Start of Provided records

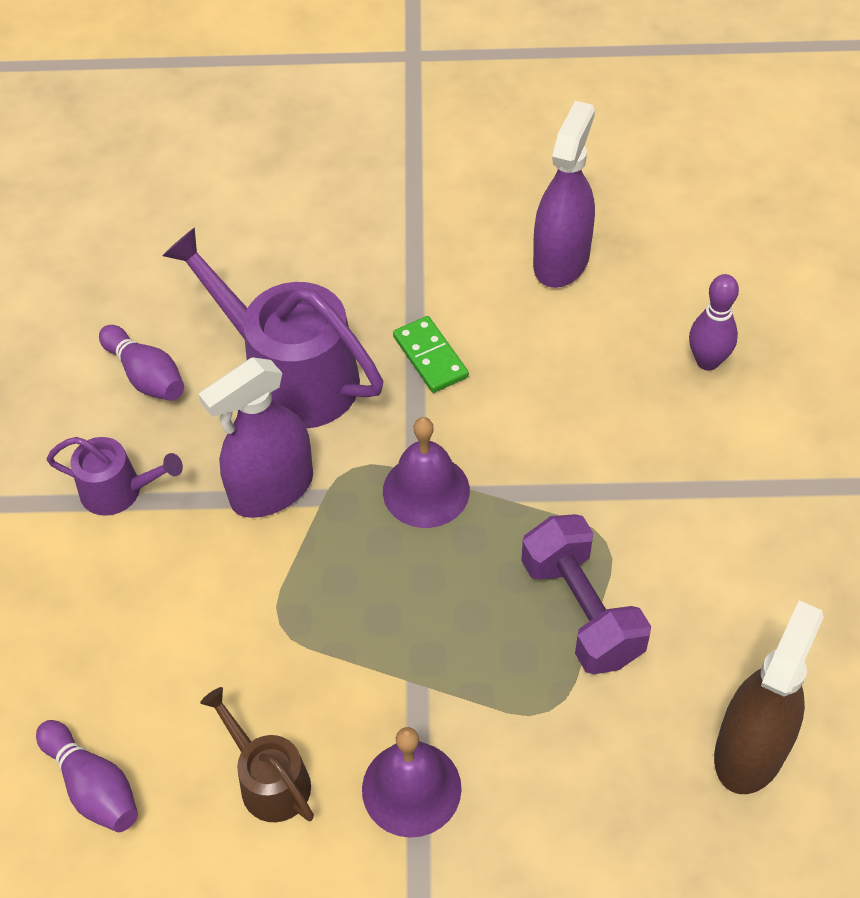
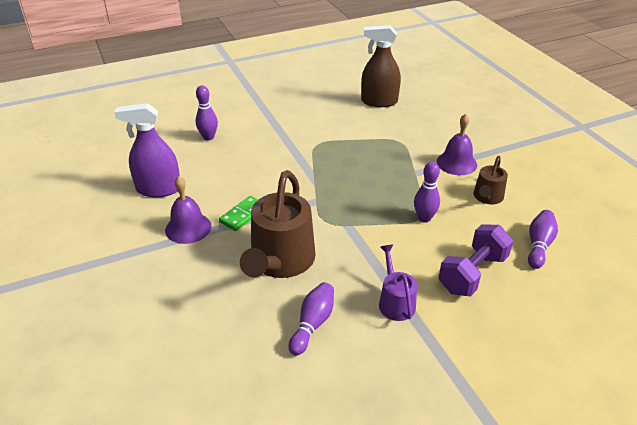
camera: 115 degrees left, 15 degrees down
(272, 489) = (355, 243): purple spray bottle -> none
(273, 627) = (424, 218): none -> purple bowling pin
(291, 375) = (280, 261): purple watering can -> brown watering can
(426, 490) = (323, 195): purple bell -> purple bell (188, 228)
(581, 611) = (353, 143): purple dumbbell -> purple dumbbell (472, 273)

End of Provided records

The line with "(426, 490) = (323, 195): purple", the last line of the data above, and every line between them should be duplicated exactly, with nothing else.

- **Solution for this task**:
(426, 490) = (323, 195): purple bell -> purple bell (188, 228)
(581, 611) = (353, 143): purple dumbbell -> purple dumbbell (472, 273)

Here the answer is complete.